§ **Task to complete**
Pull out every line with the word "blanco" from the entries below.

(Beginning of Input records)

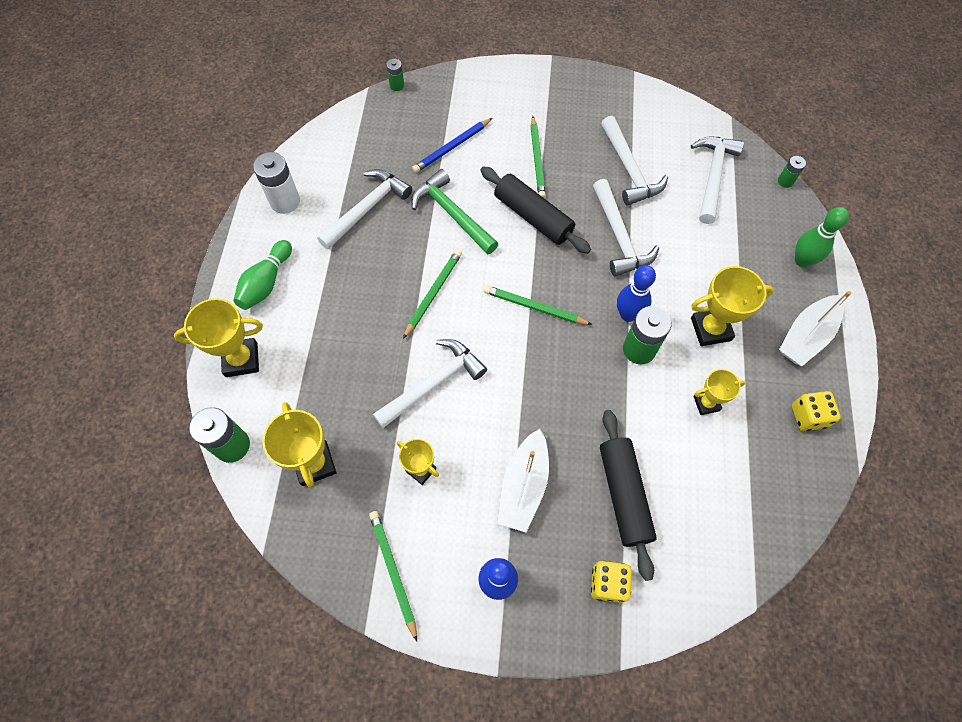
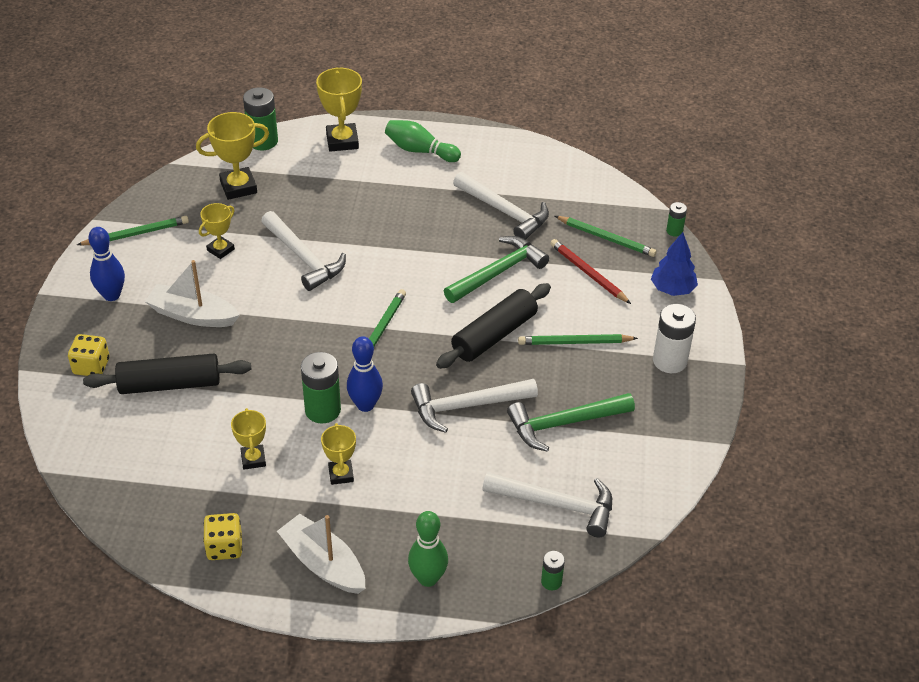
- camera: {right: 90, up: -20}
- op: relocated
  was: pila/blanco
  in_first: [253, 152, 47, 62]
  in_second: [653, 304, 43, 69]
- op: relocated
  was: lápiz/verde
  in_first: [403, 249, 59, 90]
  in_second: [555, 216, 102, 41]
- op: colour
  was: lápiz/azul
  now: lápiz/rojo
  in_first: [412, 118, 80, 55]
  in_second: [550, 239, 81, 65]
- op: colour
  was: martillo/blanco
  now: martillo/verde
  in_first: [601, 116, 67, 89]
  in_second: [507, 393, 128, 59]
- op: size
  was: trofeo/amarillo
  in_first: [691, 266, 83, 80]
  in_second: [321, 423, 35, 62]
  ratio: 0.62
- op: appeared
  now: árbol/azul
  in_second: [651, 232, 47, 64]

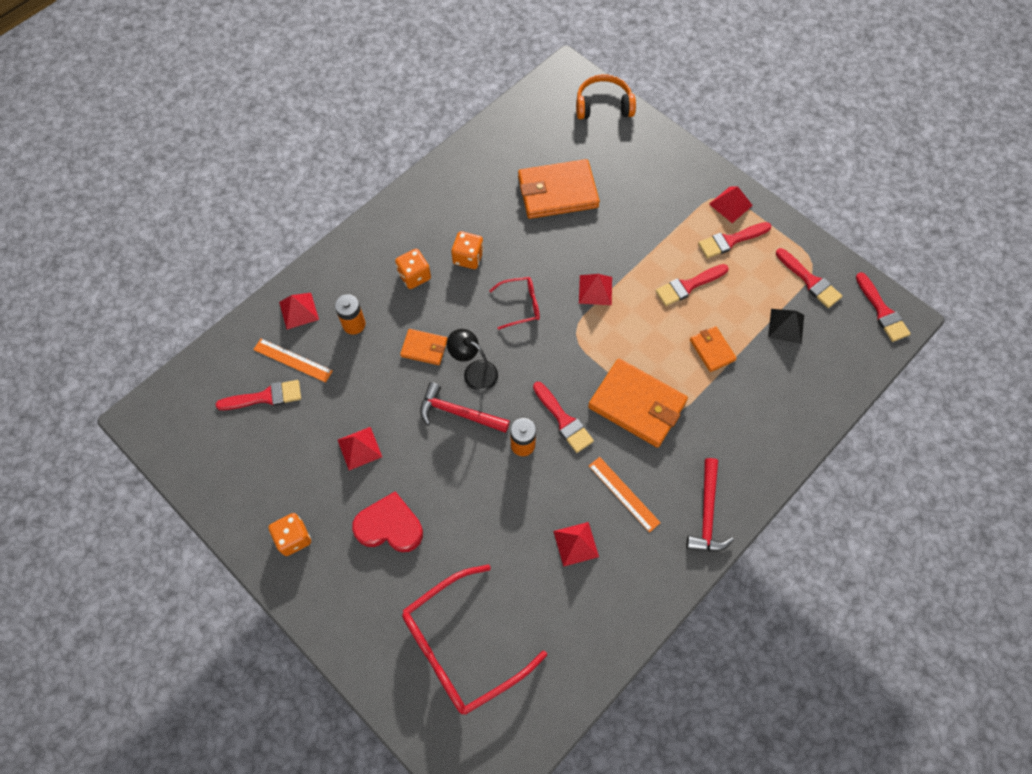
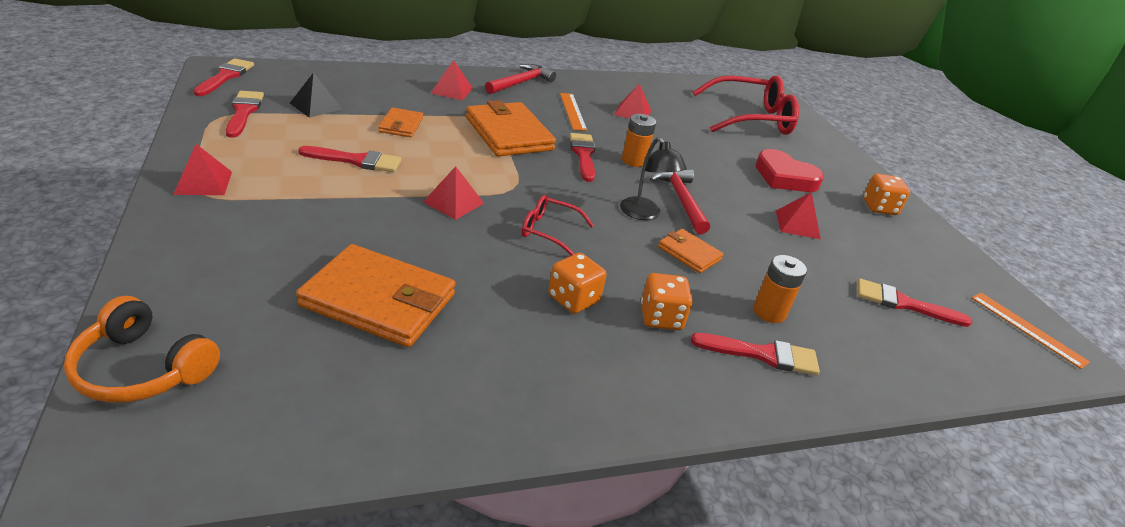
- camera: {right: -155, up: -30}
- op: relocated
  was: regla/naranja
  in_first: [253, 339, 80, 44]
  in_second: [971, 293, 119, 76]
- op: relocated
  was: pirámide/rojo
  in_first: [279, 293, 40, 36]
  in_second: [431, 60, 42, 40]
- op: spun
  was: martillo/rojo
  in_first: [420, 382, 90, 51]
  in_second: [650, 169, 60, 65]
  clockwise: -150
- op: relocated
  was: pincel/rojo
  in_first: [698, 222, 73, 36]
  in_second: [691, 333, 129, 42]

(End of Input records)

§ **Output below**
  was: pila/blanco
  was: martillo/blanco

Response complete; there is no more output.